- Problem requirements: In the material below, some lines may hold the word "camera"; state how many do, giving only the number.

- Records for processing:

------------

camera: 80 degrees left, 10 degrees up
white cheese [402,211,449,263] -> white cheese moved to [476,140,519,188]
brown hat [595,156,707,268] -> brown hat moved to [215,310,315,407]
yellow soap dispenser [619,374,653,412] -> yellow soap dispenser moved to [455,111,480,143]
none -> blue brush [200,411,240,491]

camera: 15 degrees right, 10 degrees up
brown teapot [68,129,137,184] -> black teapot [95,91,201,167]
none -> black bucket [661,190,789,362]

------------

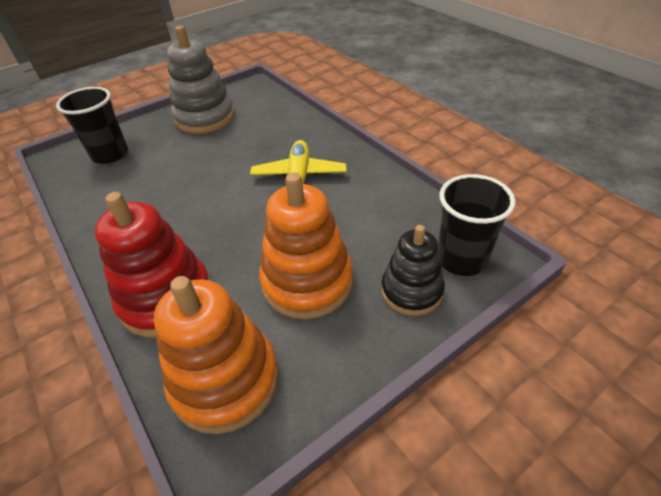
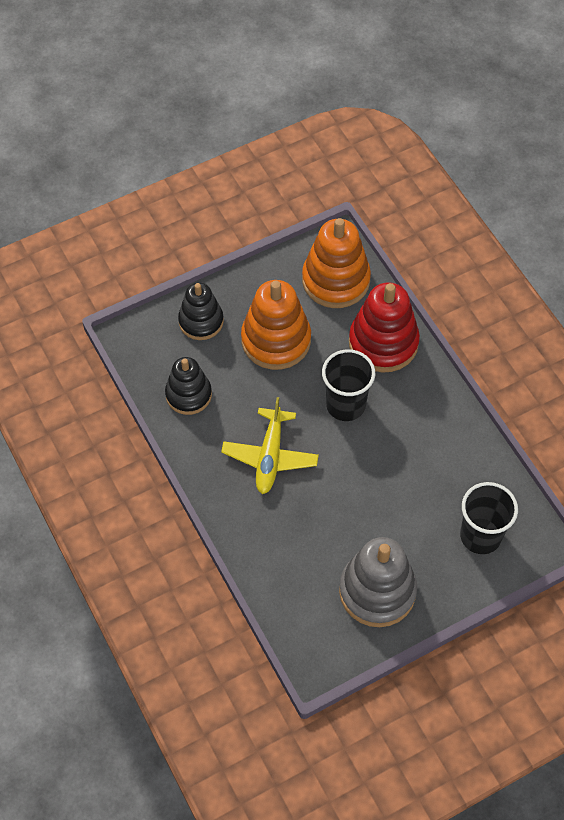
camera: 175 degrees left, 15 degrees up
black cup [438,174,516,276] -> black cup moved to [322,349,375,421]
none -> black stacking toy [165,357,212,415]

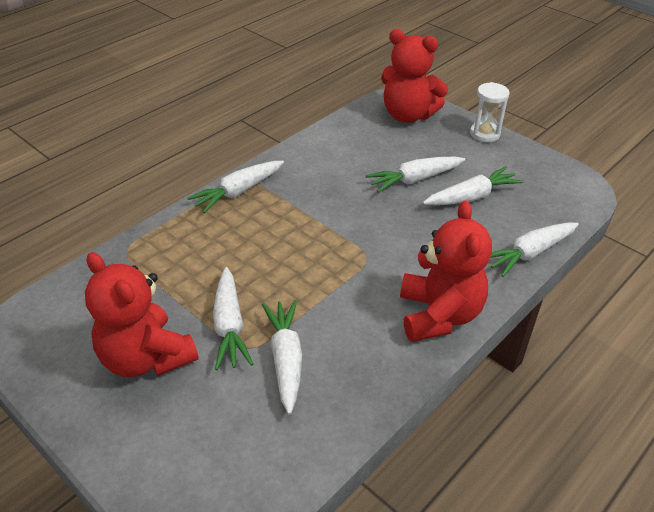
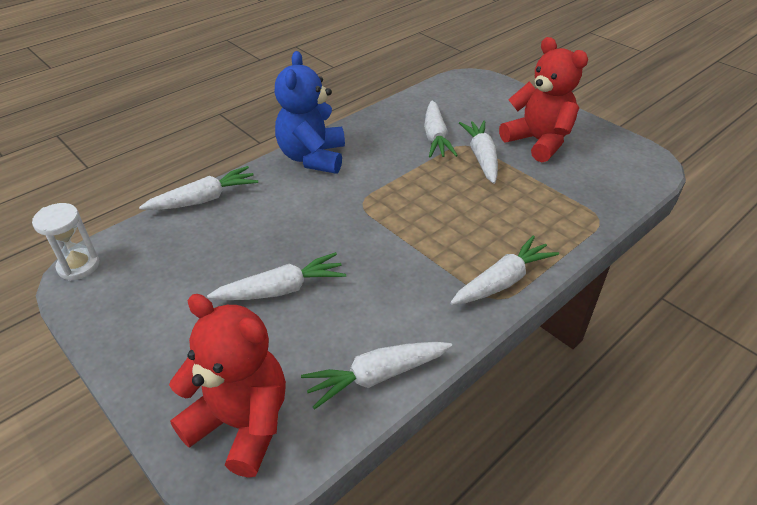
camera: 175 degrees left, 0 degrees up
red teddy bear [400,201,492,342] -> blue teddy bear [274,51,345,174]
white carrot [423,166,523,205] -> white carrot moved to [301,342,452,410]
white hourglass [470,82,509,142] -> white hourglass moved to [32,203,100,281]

------------

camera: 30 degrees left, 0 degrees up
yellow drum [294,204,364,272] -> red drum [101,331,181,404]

------------

- Exercise answer: 5